### ACTIVITY
Each line from the start of the records through the line containing "white can: 5 -> 6" is to be transcribed exactly, and no other line is to be included.

### DATA FOR ANALYSIS
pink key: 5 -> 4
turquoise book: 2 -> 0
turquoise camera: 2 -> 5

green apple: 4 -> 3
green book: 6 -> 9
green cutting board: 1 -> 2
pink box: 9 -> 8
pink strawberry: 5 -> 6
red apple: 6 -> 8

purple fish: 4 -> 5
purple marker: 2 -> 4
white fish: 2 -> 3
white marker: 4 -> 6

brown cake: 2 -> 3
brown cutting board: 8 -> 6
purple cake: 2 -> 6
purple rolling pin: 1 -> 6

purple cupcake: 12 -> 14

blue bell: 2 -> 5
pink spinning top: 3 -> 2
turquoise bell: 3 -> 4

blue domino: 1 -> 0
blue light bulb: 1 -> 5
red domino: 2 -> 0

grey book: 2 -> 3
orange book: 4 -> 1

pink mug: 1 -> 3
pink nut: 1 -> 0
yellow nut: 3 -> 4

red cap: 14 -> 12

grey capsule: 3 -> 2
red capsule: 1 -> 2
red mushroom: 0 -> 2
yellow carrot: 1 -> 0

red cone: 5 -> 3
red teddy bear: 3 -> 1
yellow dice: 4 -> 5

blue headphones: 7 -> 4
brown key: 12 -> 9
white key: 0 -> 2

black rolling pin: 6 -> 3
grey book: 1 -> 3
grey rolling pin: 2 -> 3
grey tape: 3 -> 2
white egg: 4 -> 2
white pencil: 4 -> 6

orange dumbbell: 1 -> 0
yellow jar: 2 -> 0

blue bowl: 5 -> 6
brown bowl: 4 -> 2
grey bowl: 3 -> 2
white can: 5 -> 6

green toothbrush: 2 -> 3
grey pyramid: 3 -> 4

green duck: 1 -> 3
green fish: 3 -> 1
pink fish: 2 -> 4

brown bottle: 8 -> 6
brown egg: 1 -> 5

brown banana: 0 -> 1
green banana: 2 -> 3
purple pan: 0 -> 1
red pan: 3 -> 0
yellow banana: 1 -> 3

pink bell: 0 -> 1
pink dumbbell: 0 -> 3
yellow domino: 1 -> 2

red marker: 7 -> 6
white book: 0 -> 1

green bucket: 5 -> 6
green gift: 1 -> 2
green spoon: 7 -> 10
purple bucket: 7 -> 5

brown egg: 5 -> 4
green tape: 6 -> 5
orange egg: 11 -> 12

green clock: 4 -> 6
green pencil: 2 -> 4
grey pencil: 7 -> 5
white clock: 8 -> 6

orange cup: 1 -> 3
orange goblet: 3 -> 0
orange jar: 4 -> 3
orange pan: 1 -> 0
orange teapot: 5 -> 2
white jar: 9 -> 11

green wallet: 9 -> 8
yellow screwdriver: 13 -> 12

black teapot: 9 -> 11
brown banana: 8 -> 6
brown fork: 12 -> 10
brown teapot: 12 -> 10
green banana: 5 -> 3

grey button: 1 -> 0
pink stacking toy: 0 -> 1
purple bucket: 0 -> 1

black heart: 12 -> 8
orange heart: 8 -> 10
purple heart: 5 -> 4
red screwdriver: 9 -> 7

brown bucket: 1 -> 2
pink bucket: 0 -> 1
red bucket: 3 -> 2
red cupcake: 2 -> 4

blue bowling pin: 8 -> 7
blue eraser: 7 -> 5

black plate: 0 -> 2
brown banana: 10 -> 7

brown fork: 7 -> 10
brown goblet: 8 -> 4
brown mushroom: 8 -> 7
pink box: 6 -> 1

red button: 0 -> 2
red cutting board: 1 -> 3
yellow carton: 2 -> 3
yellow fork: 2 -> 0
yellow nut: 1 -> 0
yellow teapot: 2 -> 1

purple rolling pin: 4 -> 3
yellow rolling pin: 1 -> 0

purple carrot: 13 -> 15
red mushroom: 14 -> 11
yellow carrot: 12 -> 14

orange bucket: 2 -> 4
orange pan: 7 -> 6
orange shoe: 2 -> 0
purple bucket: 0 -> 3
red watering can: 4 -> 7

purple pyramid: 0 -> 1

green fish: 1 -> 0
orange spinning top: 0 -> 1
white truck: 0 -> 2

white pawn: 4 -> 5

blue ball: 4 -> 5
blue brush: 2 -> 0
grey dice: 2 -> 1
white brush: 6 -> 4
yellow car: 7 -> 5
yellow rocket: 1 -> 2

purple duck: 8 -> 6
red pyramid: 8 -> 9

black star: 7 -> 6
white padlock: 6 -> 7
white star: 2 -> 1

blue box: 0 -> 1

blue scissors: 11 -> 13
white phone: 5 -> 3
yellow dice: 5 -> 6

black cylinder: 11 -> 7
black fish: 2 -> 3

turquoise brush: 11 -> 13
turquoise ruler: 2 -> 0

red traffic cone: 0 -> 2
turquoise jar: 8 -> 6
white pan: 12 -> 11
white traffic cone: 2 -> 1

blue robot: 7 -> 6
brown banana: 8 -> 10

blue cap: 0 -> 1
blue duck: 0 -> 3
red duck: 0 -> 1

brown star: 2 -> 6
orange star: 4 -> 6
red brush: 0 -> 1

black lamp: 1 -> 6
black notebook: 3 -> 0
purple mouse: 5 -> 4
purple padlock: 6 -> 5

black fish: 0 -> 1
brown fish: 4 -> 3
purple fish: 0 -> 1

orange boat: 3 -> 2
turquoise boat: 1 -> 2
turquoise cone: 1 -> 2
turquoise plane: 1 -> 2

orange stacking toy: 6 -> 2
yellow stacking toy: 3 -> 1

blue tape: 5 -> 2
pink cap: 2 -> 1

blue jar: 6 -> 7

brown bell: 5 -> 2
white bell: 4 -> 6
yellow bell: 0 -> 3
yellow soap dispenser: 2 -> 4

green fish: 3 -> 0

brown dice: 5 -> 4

### REPLY
pink key: 5 -> 4
turquoise book: 2 -> 0
turquoise camera: 2 -> 5

green apple: 4 -> 3
green book: 6 -> 9
green cutting board: 1 -> 2
pink box: 9 -> 8
pink strawberry: 5 -> 6
red apple: 6 -> 8

purple fish: 4 -> 5
purple marker: 2 -> 4
white fish: 2 -> 3
white marker: 4 -> 6

brown cake: 2 -> 3
brown cutting board: 8 -> 6
purple cake: 2 -> 6
purple rolling pin: 1 -> 6

purple cupcake: 12 -> 14

blue bell: 2 -> 5
pink spinning top: 3 -> 2
turquoise bell: 3 -> 4

blue domino: 1 -> 0
blue light bulb: 1 -> 5
red domino: 2 -> 0

grey book: 2 -> 3
orange book: 4 -> 1

pink mug: 1 -> 3
pink nut: 1 -> 0
yellow nut: 3 -> 4

red cap: 14 -> 12

grey capsule: 3 -> 2
red capsule: 1 -> 2
red mushroom: 0 -> 2
yellow carrot: 1 -> 0

red cone: 5 -> 3
red teddy bear: 3 -> 1
yellow dice: 4 -> 5

blue headphones: 7 -> 4
brown key: 12 -> 9
white key: 0 -> 2

black rolling pin: 6 -> 3
grey book: 1 -> 3
grey rolling pin: 2 -> 3
grey tape: 3 -> 2
white egg: 4 -> 2
white pencil: 4 -> 6

orange dumbbell: 1 -> 0
yellow jar: 2 -> 0

blue bowl: 5 -> 6
brown bowl: 4 -> 2
grey bowl: 3 -> 2
white can: 5 -> 6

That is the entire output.